» What needs to be done:
Your reply should be the entries, output word for word, with each picture omitted.

(Records from a dataset)
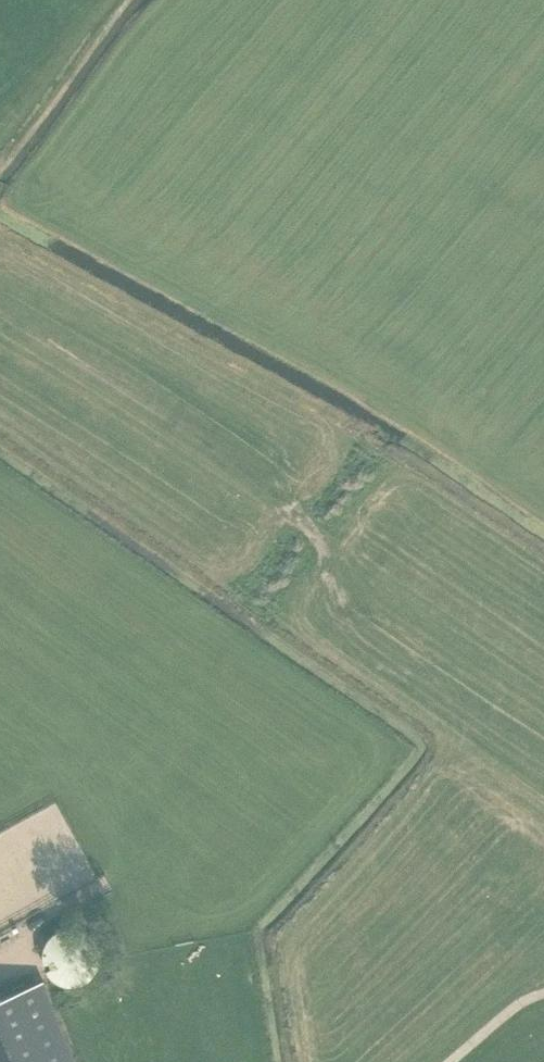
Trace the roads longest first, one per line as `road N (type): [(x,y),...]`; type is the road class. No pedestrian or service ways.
road 1 (track): [(543,774),(328,616),(315,546),(266,444),(0,290)]
road 2 (track): [(0,129),(84,0)]

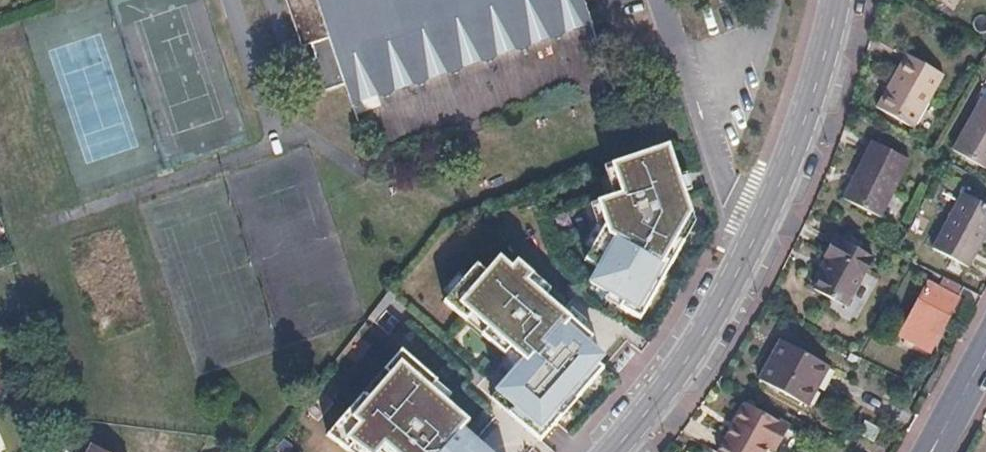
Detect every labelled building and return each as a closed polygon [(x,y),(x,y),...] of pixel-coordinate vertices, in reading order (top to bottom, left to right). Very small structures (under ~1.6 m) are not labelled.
[(299,43),(307,41),(312,56),(304,59),(315,91),(340,83),(347,105),(588,27),(579,0),(285,0),(299,43)] [(946,75),(908,55),(880,108),(918,129),(946,75)] [(985,97),(955,152),(985,169),(985,97)] [(682,206),(661,148),(612,167),(624,196),(599,206),(610,234),(584,286),(631,309),(682,206)] [(929,179),(895,160),(862,216),(896,235),(929,179)] [(977,202),(948,257),(984,275),(985,271),(985,206),(977,202)] [(824,257),(830,260),(814,289),(845,307),(873,258),(836,237),(824,257)] [(487,393),(534,432),(602,351),(491,259),(450,307),(514,361),(487,393)] [(959,301),(929,284),(901,336),(908,340),(904,347),(927,359),(959,301)] [(829,366),(782,340),(761,378),(807,404),(829,366)] [(394,355),(326,436),(345,451),(376,451),(377,451),(488,451),(459,427),(467,417),(394,355)] [(743,406),(736,418),(775,444),(784,428),(743,406)] [(736,418),(717,451),(760,451),(762,449),(768,451),(771,451),(775,444),(736,418)] [(92,431),(80,451),(128,451),(129,451),(92,431)]
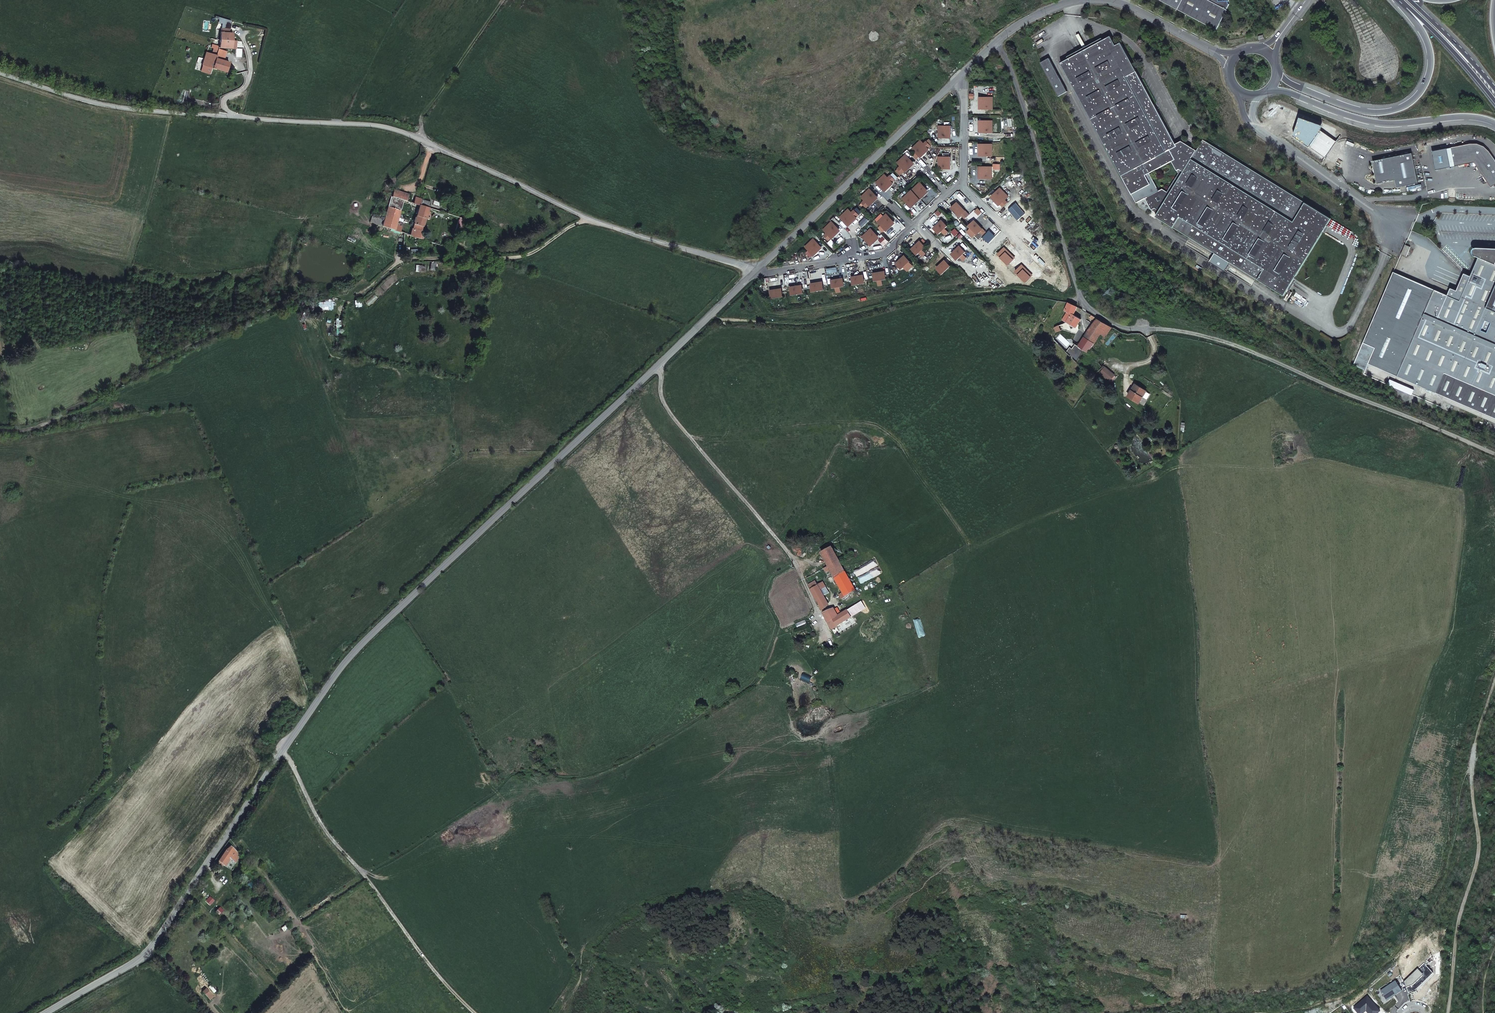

» Solution to the problem:
Trace the roads longest first, one per line as `road N (type): [(x,y),...]`; type is the road class. No pedestrian or service ways.
road 1 (track): [(543,774),(328,616),(315,546),(266,444),(0,290)]
road 2 (track): [(0,129),(84,0)]

Detect every labelled building and return each as a closed polygon [(x,y),(x,y),...] of pixel-coordinate vertices, in reading order (top to bottom, left to right). Very small structures (under ~1.6 m) are not labelled.
[(299,43),(307,41),(312,56),(304,59),(315,91),(340,83),(347,105),(588,27),(579,0),(285,0),(299,43)] [(946,75),(908,55),(880,108),(918,129),(946,75)] [(985,97),(955,152),(985,169),(985,97)] [(682,206),(661,148),(612,167),(624,196),(599,206),(610,234),(584,286),(631,309),(682,206)] [(929,179),(895,160),(862,216),(896,235),(929,179)] [(977,202),(948,257),(984,275),(985,271),(985,206),(977,202)] [(824,257),(830,260),(814,289),(845,307),(873,258),(836,237),(824,257)] [(487,393),(534,432),(602,351),(491,259),(450,307),(514,361),(487,393)] [(959,301),(929,284),(901,336),(908,340),(904,347),(927,359),(959,301)] [(829,366),(782,340),(761,378),(807,404),(829,366)] [(394,355),(326,436),(345,451),(376,451),(377,451),(488,451),(459,427),(467,417),(394,355)] [(743,406),(736,418),(775,444),(784,428),(743,406)] [(736,418),(717,451),(760,451),(762,449),(768,451),(771,451),(775,444),(736,418)] [(92,431),(80,451),(128,451),(129,451),(92,431)]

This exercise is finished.